SOURCE RECORDS:

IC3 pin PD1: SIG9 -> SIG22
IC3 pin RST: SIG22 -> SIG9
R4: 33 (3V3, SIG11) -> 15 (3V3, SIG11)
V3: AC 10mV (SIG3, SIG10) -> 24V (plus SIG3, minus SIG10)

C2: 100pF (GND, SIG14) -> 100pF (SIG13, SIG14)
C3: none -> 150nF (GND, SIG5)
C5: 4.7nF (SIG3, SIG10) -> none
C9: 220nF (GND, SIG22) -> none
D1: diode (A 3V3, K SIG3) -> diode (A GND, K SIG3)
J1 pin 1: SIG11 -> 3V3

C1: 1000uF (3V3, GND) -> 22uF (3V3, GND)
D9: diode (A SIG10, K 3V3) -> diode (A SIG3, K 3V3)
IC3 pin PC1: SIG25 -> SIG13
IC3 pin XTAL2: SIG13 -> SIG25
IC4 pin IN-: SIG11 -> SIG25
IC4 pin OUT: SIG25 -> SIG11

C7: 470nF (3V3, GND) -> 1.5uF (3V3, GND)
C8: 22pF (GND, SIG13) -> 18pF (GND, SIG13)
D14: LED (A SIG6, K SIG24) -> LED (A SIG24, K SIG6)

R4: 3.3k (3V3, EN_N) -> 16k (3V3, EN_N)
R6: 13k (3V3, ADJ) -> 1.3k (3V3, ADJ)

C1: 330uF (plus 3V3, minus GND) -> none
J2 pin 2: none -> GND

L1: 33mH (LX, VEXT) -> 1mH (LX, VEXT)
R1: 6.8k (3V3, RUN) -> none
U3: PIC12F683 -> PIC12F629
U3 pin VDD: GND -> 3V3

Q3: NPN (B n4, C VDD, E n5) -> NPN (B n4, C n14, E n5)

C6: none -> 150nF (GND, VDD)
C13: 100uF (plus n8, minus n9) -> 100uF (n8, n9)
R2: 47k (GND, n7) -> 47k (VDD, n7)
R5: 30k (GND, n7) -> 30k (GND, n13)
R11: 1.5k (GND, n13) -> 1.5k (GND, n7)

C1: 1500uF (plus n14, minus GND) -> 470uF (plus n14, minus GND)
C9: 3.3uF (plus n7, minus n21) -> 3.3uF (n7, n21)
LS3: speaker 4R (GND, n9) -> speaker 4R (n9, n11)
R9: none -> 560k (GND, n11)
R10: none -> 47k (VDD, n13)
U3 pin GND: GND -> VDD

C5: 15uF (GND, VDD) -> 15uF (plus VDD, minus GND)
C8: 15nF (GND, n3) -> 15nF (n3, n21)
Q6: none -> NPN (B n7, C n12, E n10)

WHAT THE TASK REQUIRES:
With both ends included, please retype exactly the lines from the line containing "C13: 100uF (plus" to the final line of the data.

TASK SOLUTION:
C13: 100uF (plus n8, minus n9) -> 100uF (n8, n9)
R2: 47k (GND, n7) -> 47k (VDD, n7)
R5: 30k (GND, n7) -> 30k (GND, n13)
R11: 1.5k (GND, n13) -> 1.5k (GND, n7)

C1: 1500uF (plus n14, minus GND) -> 470uF (plus n14, minus GND)
C9: 3.3uF (plus n7, minus n21) -> 3.3uF (n7, n21)
LS3: speaker 4R (GND, n9) -> speaker 4R (n9, n11)
R9: none -> 560k (GND, n11)
R10: none -> 47k (VDD, n13)
U3 pin GND: GND -> VDD

C5: 15uF (GND, VDD) -> 15uF (plus VDD, minus GND)
C8: 15nF (GND, n3) -> 15nF (n3, n21)
Q6: none -> NPN (B n7, C n12, E n10)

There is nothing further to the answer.